*Aim of the exercise*.
Would you retype every entry that follows without altering a word?

*Data provided*.
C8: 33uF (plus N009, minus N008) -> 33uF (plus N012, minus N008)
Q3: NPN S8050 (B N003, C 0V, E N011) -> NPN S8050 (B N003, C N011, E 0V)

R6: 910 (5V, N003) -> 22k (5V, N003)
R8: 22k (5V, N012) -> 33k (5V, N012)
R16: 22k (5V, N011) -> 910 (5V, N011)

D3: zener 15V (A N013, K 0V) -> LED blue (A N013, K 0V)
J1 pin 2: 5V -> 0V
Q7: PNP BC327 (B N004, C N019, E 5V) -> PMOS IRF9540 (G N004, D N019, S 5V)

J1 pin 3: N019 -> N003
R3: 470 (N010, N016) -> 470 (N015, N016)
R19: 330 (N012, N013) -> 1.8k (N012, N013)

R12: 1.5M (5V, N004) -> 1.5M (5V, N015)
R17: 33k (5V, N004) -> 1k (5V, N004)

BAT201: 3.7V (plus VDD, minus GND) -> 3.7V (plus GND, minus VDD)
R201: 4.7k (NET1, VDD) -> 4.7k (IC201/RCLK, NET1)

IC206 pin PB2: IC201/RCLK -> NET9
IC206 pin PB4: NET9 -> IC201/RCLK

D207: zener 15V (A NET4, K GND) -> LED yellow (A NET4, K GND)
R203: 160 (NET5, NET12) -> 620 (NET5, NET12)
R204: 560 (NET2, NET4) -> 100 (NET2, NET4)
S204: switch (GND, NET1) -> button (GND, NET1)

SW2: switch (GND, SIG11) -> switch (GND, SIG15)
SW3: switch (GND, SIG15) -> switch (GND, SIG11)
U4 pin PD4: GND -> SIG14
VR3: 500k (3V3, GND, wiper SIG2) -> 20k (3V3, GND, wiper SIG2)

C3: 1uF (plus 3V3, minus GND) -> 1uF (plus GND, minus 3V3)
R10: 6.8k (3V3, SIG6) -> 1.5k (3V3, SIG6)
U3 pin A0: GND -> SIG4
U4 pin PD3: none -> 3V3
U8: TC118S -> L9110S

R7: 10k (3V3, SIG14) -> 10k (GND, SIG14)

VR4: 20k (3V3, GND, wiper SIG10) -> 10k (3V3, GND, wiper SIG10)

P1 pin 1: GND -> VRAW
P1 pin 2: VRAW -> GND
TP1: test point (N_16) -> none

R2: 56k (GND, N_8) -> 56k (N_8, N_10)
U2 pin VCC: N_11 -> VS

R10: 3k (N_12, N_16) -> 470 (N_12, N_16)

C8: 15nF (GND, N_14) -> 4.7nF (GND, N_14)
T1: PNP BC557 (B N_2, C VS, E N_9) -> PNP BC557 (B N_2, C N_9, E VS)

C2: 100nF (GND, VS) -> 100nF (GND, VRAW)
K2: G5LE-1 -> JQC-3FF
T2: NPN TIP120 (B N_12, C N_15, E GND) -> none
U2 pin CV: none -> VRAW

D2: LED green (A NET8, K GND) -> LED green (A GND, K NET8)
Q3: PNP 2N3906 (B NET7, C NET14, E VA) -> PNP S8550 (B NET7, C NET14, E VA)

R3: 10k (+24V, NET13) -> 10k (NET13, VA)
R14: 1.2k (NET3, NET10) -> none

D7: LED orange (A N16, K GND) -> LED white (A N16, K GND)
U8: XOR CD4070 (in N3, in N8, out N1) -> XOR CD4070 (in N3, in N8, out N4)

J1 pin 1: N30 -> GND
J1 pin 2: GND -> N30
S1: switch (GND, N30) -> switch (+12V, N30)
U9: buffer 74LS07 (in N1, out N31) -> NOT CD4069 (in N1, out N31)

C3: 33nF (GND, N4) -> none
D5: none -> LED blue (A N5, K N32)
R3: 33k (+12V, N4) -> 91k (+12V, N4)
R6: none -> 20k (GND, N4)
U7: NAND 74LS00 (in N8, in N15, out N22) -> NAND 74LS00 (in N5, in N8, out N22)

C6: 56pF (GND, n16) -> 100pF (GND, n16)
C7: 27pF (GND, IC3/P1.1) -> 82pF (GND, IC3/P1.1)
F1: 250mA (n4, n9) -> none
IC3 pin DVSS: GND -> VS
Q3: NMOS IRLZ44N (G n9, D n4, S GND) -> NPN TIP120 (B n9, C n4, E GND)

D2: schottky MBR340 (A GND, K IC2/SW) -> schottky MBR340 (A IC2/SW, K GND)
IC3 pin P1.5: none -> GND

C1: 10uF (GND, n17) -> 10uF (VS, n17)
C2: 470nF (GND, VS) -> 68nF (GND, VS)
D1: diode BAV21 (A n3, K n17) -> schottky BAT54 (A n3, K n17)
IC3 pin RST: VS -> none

*Response*.
C8: 33uF (plus N009, minus N008) -> 33uF (plus N012, minus N008)
Q3: NPN S8050 (B N003, C 0V, E N011) -> NPN S8050 (B N003, C N011, E 0V)

R6: 910 (5V, N003) -> 22k (5V, N003)
R8: 22k (5V, N012) -> 33k (5V, N012)
R16: 22k (5V, N011) -> 910 (5V, N011)

D3: zener 15V (A N013, K 0V) -> LED blue (A N013, K 0V)
J1 pin 2: 5V -> 0V
Q7: PNP BC327 (B N004, C N019, E 5V) -> PMOS IRF9540 (G N004, D N019, S 5V)

J1 pin 3: N019 -> N003
R3: 470 (N010, N016) -> 470 (N015, N016)
R19: 330 (N012, N013) -> 1.8k (N012, N013)

R12: 1.5M (5V, N004) -> 1.5M (5V, N015)
R17: 33k (5V, N004) -> 1k (5V, N004)

BAT201: 3.7V (plus VDD, minus GND) -> 3.7V (plus GND, minus VDD)
R201: 4.7k (NET1, VDD) -> 4.7k (IC201/RCLK, NET1)

IC206 pin PB2: IC201/RCLK -> NET9
IC206 pin PB4: NET9 -> IC201/RCLK

D207: zener 15V (A NET4, K GND) -> LED yellow (A NET4, K GND)
R203: 160 (NET5, NET12) -> 620 (NET5, NET12)
R204: 560 (NET2, NET4) -> 100 (NET2, NET4)
S204: switch (GND, NET1) -> button (GND, NET1)

SW2: switch (GND, SIG11) -> switch (GND, SIG15)
SW3: switch (GND, SIG15) -> switch (GND, SIG11)
U4 pin PD4: GND -> SIG14
VR3: 500k (3V3, GND, wiper SIG2) -> 20k (3V3, GND, wiper SIG2)

C3: 1uF (plus 3V3, minus GND) -> 1uF (plus GND, minus 3V3)
R10: 6.8k (3V3, SIG6) -> 1.5k (3V3, SIG6)
U3 pin A0: GND -> SIG4
U4 pin PD3: none -> 3V3
U8: TC118S -> L9110S

R7: 10k (3V3, SIG14) -> 10k (GND, SIG14)

VR4: 20k (3V3, GND, wiper SIG10) -> 10k (3V3, GND, wiper SIG10)

P1 pin 1: GND -> VRAW
P1 pin 2: VRAW -> GND
TP1: test point (N_16) -> none

R2: 56k (GND, N_8) -> 56k (N_8, N_10)
U2 pin VCC: N_11 -> VS

R10: 3k (N_12, N_16) -> 470 (N_12, N_16)

C8: 15nF (GND, N_14) -> 4.7nF (GND, N_14)
T1: PNP BC557 (B N_2, C VS, E N_9) -> PNP BC557 (B N_2, C N_9, E VS)

C2: 100nF (GND, VS) -> 100nF (GND, VRAW)
K2: G5LE-1 -> JQC-3FF
T2: NPN TIP120 (B N_12, C N_15, E GND) -> none
U2 pin CV: none -> VRAW

D2: LED green (A NET8, K GND) -> LED green (A GND, K NET8)
Q3: PNP 2N3906 (B NET7, C NET14, E VA) -> PNP S8550 (B NET7, C NET14, E VA)

R3: 10k (+24V, NET13) -> 10k (NET13, VA)
R14: 1.2k (NET3, NET10) -> none

D7: LED orange (A N16, K GND) -> LED white (A N16, K GND)
U8: XOR CD4070 (in N3, in N8, out N1) -> XOR CD4070 (in N3, in N8, out N4)

J1 pin 1: N30 -> GND
J1 pin 2: GND -> N30
S1: switch (GND, N30) -> switch (+12V, N30)
U9: buffer 74LS07 (in N1, out N31) -> NOT CD4069 (in N1, out N31)

C3: 33nF (GND, N4) -> none
D5: none -> LED blue (A N5, K N32)
R3: 33k (+12V, N4) -> 91k (+12V, N4)
R6: none -> 20k (GND, N4)
U7: NAND 74LS00 (in N8, in N15, out N22) -> NAND 74LS00 (in N5, in N8, out N22)

C6: 56pF (GND, n16) -> 100pF (GND, n16)
C7: 27pF (GND, IC3/P1.1) -> 82pF (GND, IC3/P1.1)
F1: 250mA (n4, n9) -> none
IC3 pin DVSS: GND -> VS
Q3: NMOS IRLZ44N (G n9, D n4, S GND) -> NPN TIP120 (B n9, C n4, E GND)

D2: schottky MBR340 (A GND, K IC2/SW) -> schottky MBR340 (A IC2/SW, K GND)
IC3 pin P1.5: none -> GND

C1: 10uF (GND, n17) -> 10uF (VS, n17)
C2: 470nF (GND, VS) -> 68nF (GND, VS)
D1: diode BAV21 (A n3, K n17) -> schottky BAT54 (A n3, K n17)
IC3 pin RST: VS -> none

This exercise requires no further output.